ACTIVITY: Transcribe, without alteration, only the lines from the one containing "moved: Fisch/schwarz 270, 416 to 346, 105" through the last line of the material, both ends included.

+++ DATASET EXTRACT +++

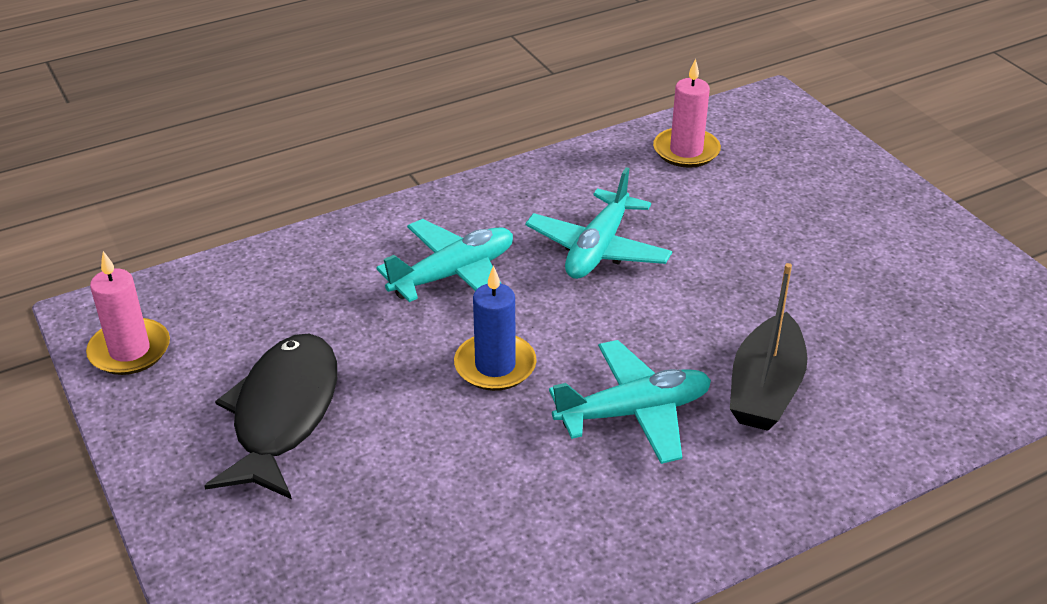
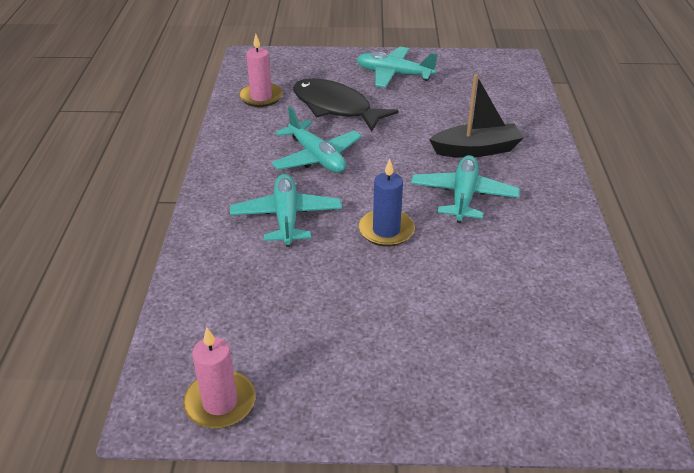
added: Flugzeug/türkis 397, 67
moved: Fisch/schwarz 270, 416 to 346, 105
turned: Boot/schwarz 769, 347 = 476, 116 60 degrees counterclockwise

+++

SOLUTION:
moved: Fisch/schwarz 270, 416 to 346, 105
turned: Boot/schwarz 769, 347 = 476, 116 60 degrees counterclockwise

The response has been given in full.